> Problem details
From the line containing "grey clock: 6 -> 4" to the last line of the records below, retype every line exactly and output nothing else.

> Supplied data
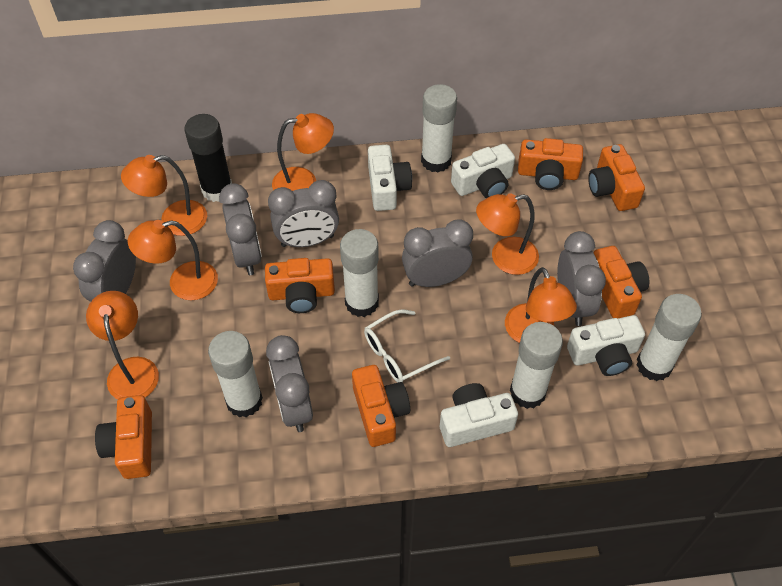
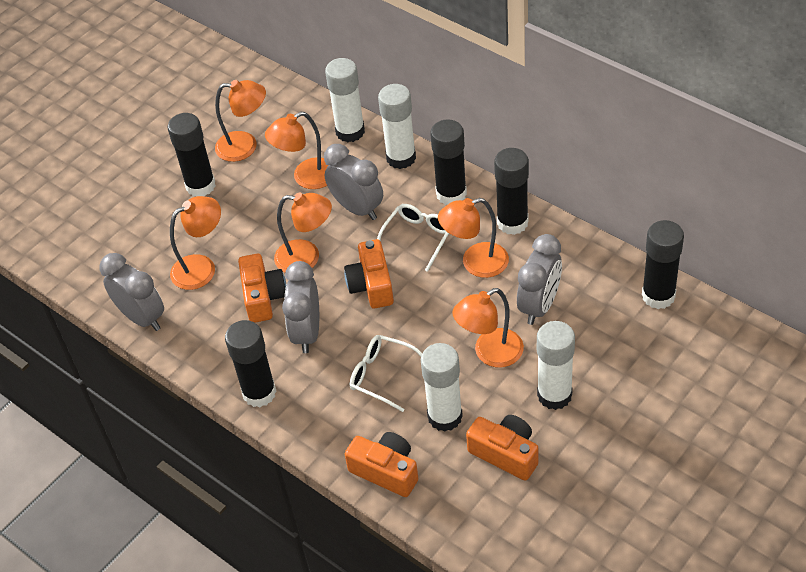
black glue stick: 1 -> 5
grey clock: 6 -> 4
orange camera: 6 -> 4
white camera: 4 -> 0
white glasses: 1 -> 2
white glue stick: 5 -> 4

> Output
grey clock: 6 -> 4
orange camera: 6 -> 4
white camera: 4 -> 0
white glasses: 1 -> 2
white glue stick: 5 -> 4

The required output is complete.